» **TASK**:
Each line of the data below holding the word "down" must be copied.

PROVIDED DATA Start Marker

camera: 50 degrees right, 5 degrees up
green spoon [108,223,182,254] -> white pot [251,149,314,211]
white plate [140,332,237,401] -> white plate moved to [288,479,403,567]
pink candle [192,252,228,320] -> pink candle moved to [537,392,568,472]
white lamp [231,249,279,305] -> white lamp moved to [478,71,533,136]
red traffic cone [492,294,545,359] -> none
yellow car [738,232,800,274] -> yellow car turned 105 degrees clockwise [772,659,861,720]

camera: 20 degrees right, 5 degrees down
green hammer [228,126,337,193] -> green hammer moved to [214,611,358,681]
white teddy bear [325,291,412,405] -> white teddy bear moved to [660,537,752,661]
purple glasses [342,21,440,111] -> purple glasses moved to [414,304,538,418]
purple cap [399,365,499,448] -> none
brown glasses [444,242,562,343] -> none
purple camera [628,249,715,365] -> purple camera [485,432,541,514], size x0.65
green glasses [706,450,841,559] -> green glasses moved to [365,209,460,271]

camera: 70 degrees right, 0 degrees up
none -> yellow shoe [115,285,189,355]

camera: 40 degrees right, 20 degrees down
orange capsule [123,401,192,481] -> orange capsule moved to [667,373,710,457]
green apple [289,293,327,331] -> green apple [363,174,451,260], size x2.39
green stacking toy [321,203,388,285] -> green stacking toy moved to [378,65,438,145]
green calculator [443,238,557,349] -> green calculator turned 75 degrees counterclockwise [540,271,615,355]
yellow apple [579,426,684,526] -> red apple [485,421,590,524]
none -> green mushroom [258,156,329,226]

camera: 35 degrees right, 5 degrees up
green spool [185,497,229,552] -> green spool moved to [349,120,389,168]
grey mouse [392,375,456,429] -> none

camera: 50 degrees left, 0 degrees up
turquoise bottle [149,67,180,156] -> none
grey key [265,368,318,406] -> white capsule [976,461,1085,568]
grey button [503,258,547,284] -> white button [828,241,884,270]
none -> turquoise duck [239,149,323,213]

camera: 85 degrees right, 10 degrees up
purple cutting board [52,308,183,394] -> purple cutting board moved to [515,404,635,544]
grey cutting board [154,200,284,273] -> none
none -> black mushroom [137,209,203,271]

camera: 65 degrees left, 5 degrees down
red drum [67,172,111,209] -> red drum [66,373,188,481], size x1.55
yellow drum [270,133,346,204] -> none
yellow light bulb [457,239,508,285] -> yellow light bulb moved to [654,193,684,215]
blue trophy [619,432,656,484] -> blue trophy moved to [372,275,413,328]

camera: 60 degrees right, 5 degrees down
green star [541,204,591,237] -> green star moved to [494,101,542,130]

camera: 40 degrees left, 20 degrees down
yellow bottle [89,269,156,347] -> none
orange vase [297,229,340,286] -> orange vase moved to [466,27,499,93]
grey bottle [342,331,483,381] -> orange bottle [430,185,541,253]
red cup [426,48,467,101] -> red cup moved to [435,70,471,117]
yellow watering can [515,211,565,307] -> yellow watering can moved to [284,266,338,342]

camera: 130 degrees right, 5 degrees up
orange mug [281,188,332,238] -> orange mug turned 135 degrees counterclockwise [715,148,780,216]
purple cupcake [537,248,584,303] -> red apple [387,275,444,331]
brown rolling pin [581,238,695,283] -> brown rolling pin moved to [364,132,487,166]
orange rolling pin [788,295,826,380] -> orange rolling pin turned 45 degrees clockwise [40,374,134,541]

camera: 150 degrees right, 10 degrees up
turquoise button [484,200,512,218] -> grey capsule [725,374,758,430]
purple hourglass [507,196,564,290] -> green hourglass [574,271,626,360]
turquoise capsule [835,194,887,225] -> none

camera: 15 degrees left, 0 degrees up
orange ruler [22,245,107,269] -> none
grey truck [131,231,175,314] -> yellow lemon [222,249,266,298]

PROVIDED DATA End Marker

» **TASK ANSWER**:
camera: 20 degrees right, 5 degrees down
camera: 40 degrees right, 20 degrees down
camera: 65 degrees left, 5 degrees down
camera: 60 degrees right, 5 degrees down
camera: 40 degrees left, 20 degrees down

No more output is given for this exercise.